Task prompt: Whatever comes before the line containing "shoe [168 401]" stays out; transcribe that line and all that follow to the end of the records exactly, with no pictures.
* * * * *
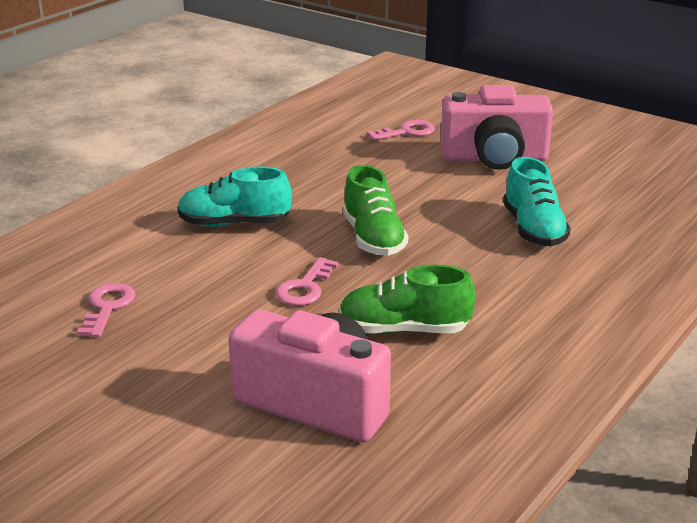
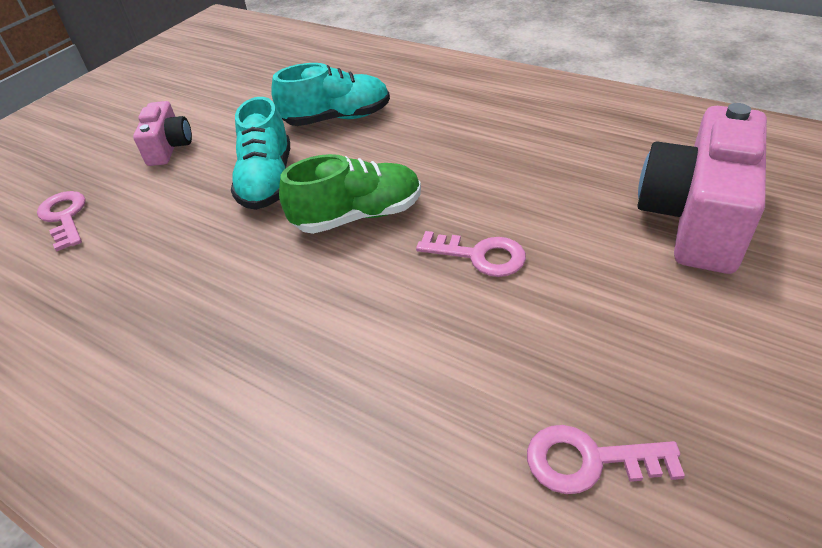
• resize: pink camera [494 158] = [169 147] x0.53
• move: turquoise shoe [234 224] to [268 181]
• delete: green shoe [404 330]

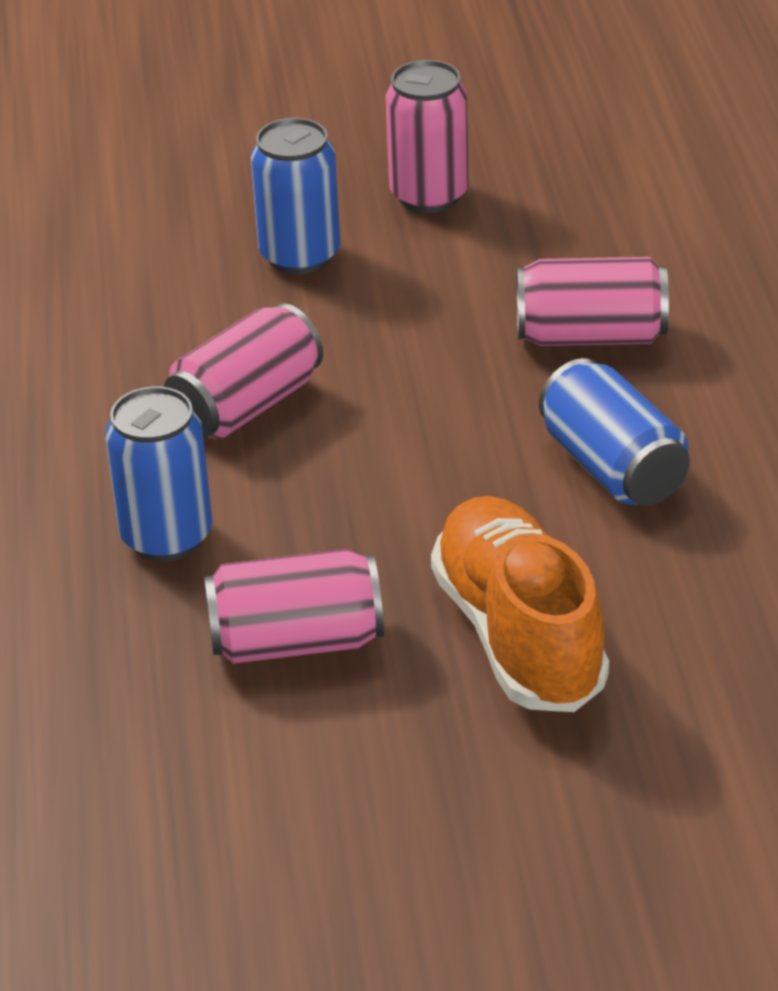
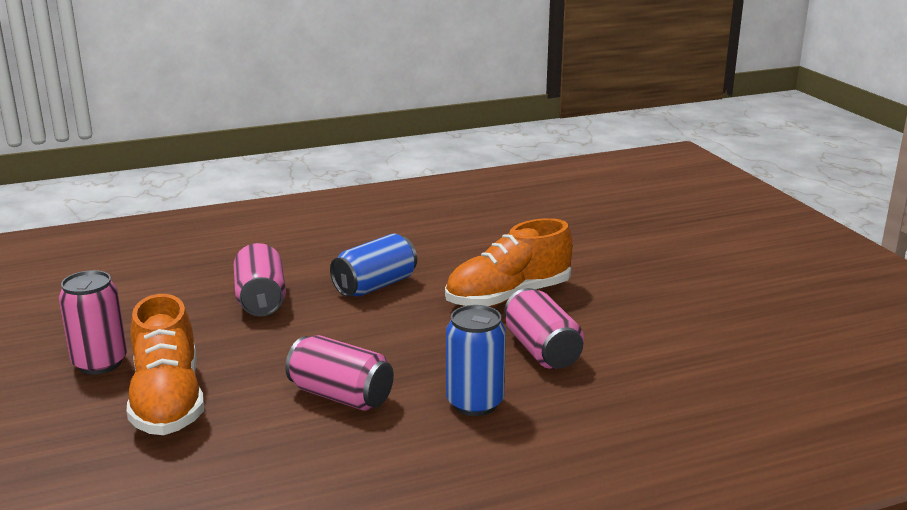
• replace: blue can [300 256] to orange shoe [168 401]

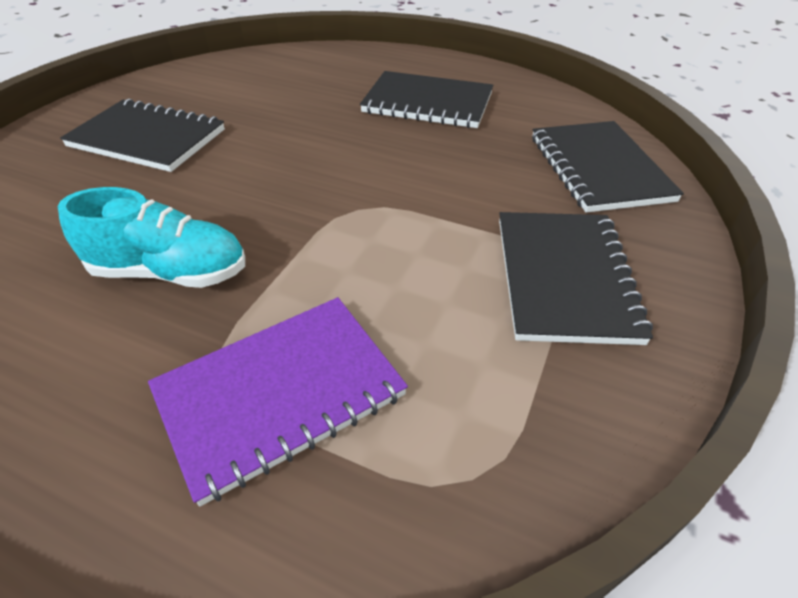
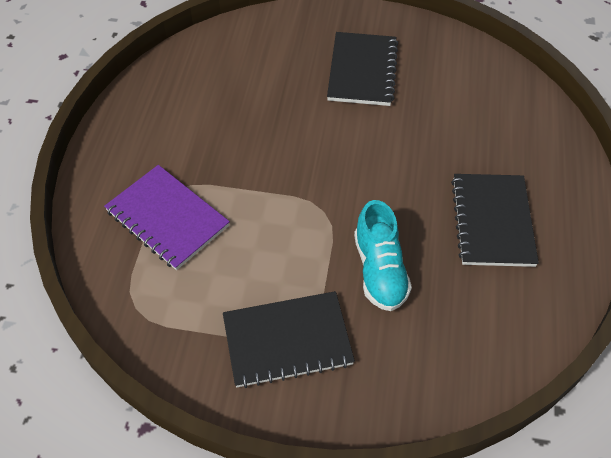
• delete: black notebook [598 168]
• move: turquoise shoe [171 272] to [379 270]

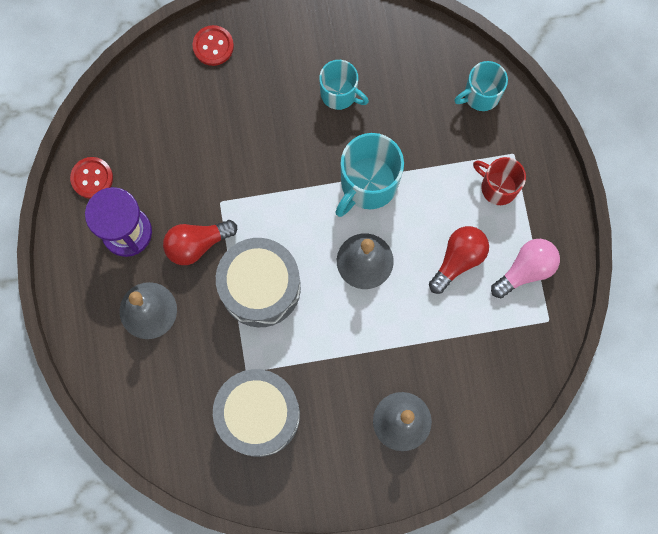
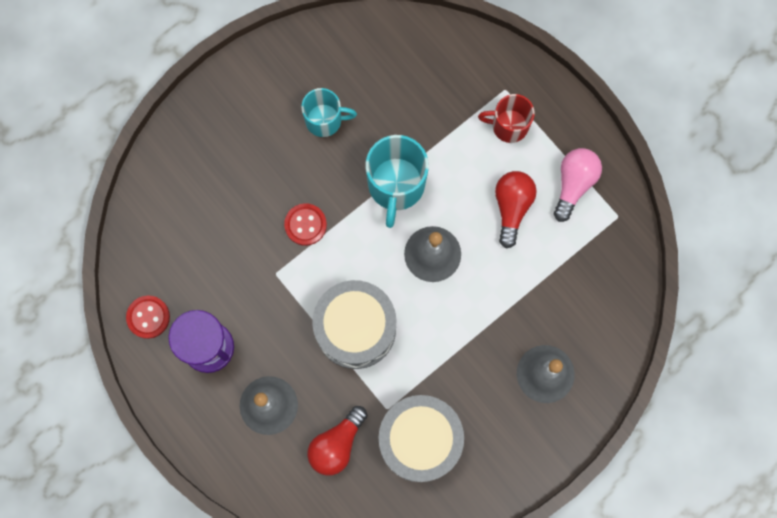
• move: red button [213 46] to [305 225]
• delete: turquoise mug [480 95]
• move: red light bulb [197 244] to [336 444]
* * * * *
Solution:
• replace: blue can [300 256] to orange shoe [168 401]

• delete: black notebook [598 168]
• move: turquoise shoe [171 272] to [379 270]

• move: red button [213 46] to [305 225]
• delete: turquoise mug [480 95]
• move: red light bulb [197 244] to [336 444]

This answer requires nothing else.